Gather every line from the entries below that includes "none".

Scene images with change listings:
+++
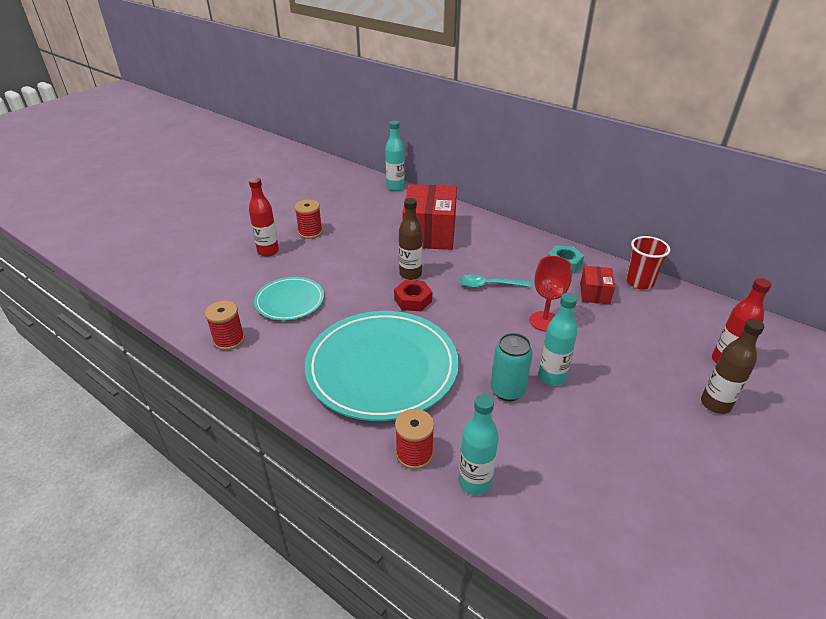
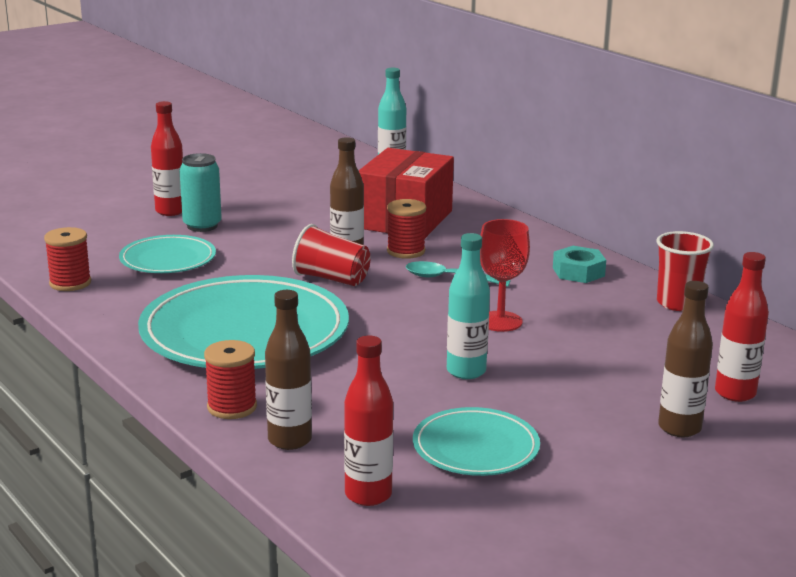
camera: 15 degrees right, 15 degrees down
(310, 232) = (239, 200): red spool -> red spool (406, 251)
(413, 300) = (331, 279): red nut -> red cup
(474, 482) = (290, 440): turquoise bottle -> brown bottle
(507, 390) = (395, 374): turquoise can -> turquoise can (202, 226)
(562, 531) = (368, 495): none -> red bottle
(594, 293) = (598, 305): red box -> none
(604, 457) = (475, 448): none -> turquoise plate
+++
-- THE ANSWER --
(562, 531) = (368, 495): none -> red bottle
(594, 293) = (598, 305): red box -> none
(604, 457) = (475, 448): none -> turquoise plate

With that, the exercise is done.